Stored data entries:
■ ■ ■ ■

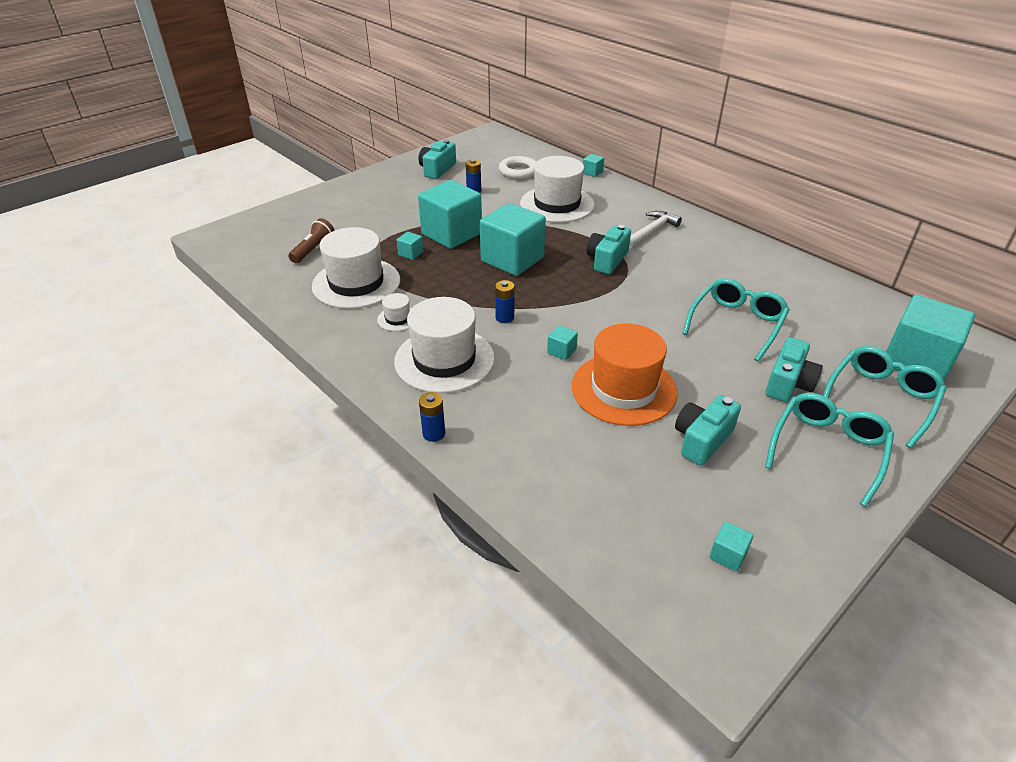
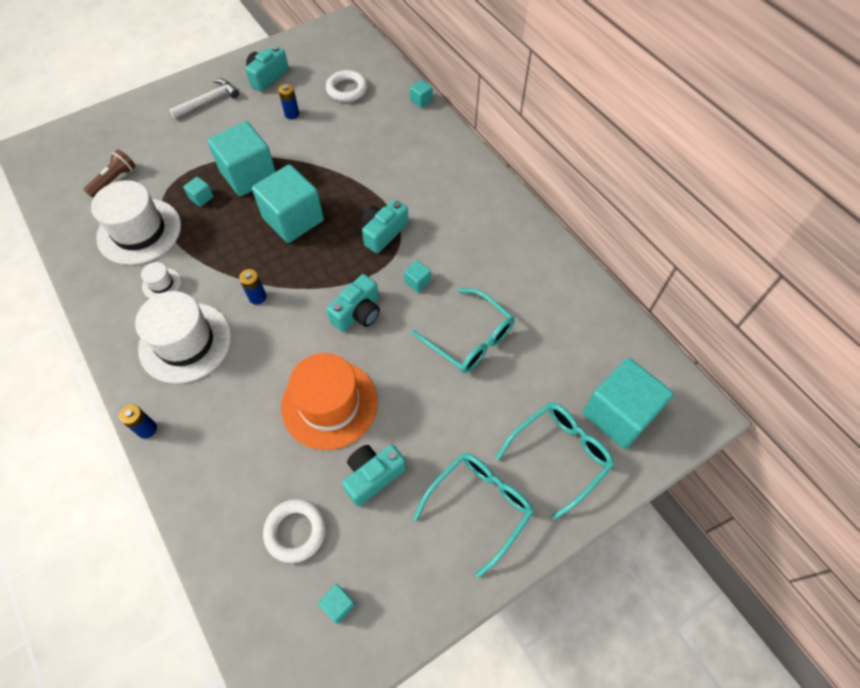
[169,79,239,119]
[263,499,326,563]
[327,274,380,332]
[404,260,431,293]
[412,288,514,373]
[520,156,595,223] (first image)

■ ■ ■ ■

An exact copy of all the lines above is required, with the pictures removed.

OUTPUT OF THE EXERCISE:
[169,79,239,119]
[263,499,326,563]
[327,274,380,332]
[404,260,431,293]
[412,288,514,373]
[520,156,595,223] (first image)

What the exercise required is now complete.